Instructions to follow: Where a record contains a picture, omit the picture and repeat the rest exactly.

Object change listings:

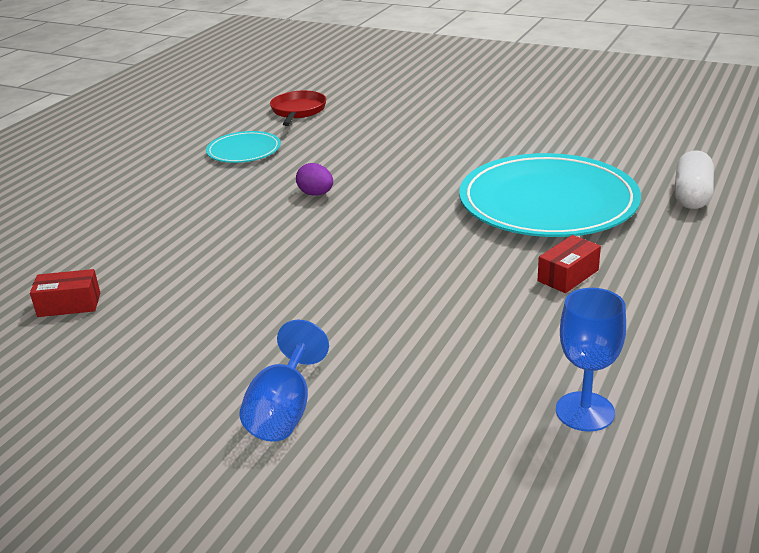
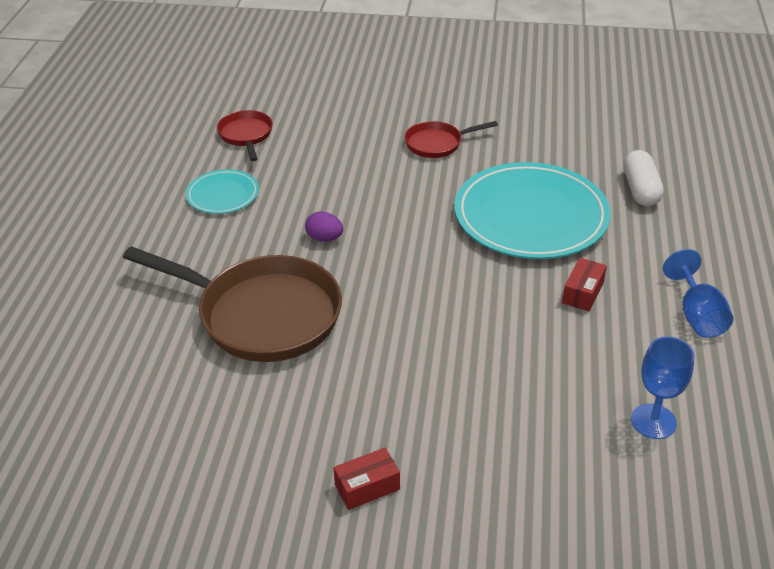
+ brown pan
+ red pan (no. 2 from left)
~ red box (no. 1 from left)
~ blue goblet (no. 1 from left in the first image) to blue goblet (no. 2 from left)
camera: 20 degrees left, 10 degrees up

Answer for this exercise:
+ brown pan
+ red pan (no. 2 from left)
~ red box (no. 1 from left)
~ blue goblet (no. 1 from left in the first image) to blue goblet (no. 2 from left)
camera: 20 degrees left, 10 degrees up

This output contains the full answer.